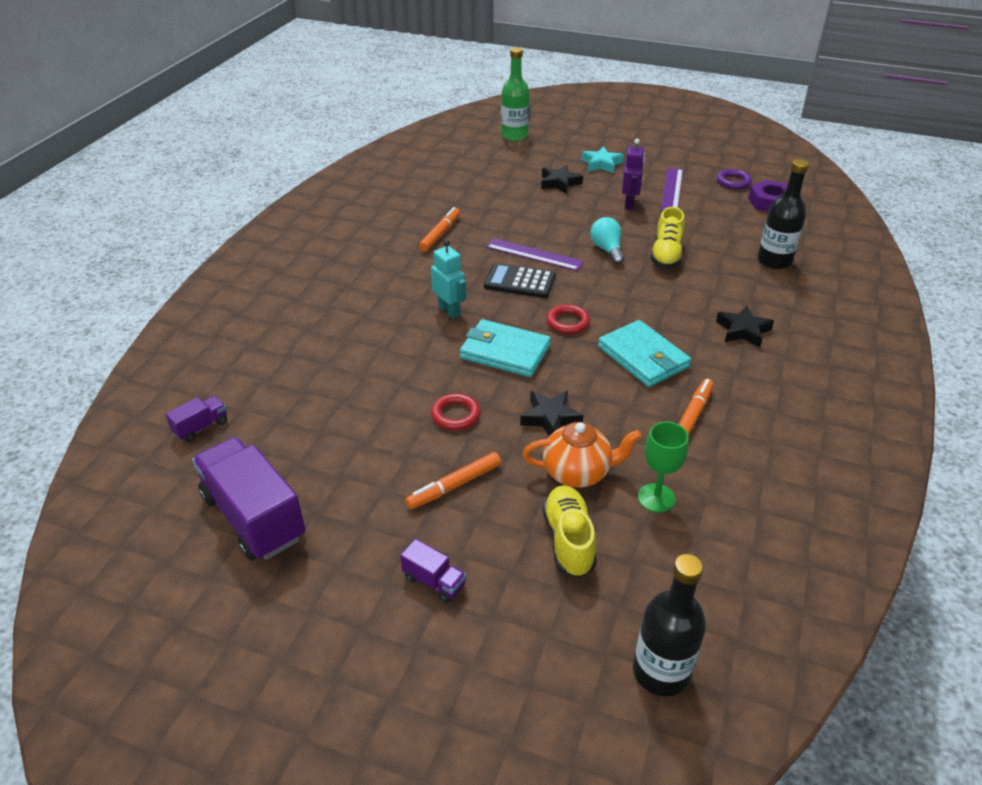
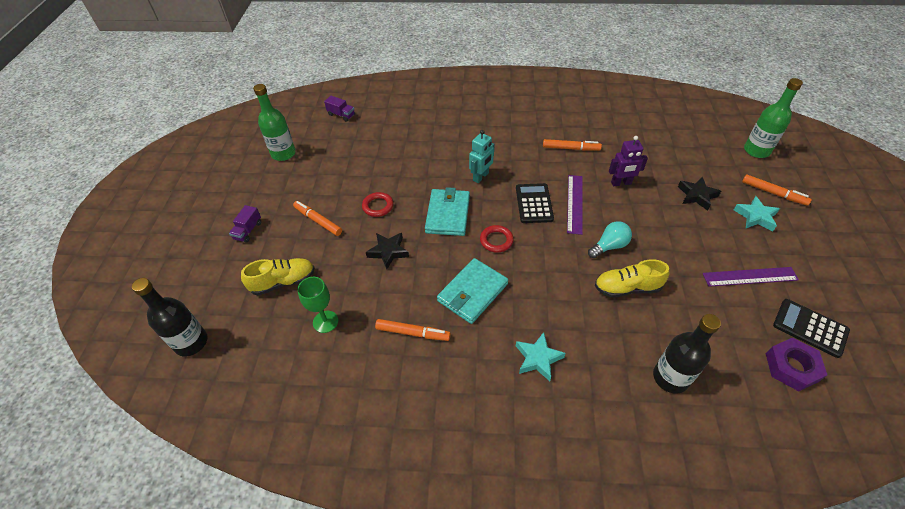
camera: 75 degrees right, 10 degrees up
(254, 517) = (283, 153): purple truck -> green bottle
(576, 147) = (773, 193): none -> orange marker
(578, 472) = (340, 276): orange teapot -> none
(629, 204) = (697, 249): purple robot -> purple robot (621, 183)
(733, 182) = (810, 328): purple ring -> black calculator
(743, 330) = (538, 358): black star -> turquoise star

*About this exercise*
Locate "(629, 204) = (697, 249): purple" in the material, then quote the line that contains it and all lines after it through the final one.

*Answer space*
(629, 204) = (697, 249): purple robot -> purple robot (621, 183)
(733, 182) = (810, 328): purple ring -> black calculator
(743, 330) = (538, 358): black star -> turquoise star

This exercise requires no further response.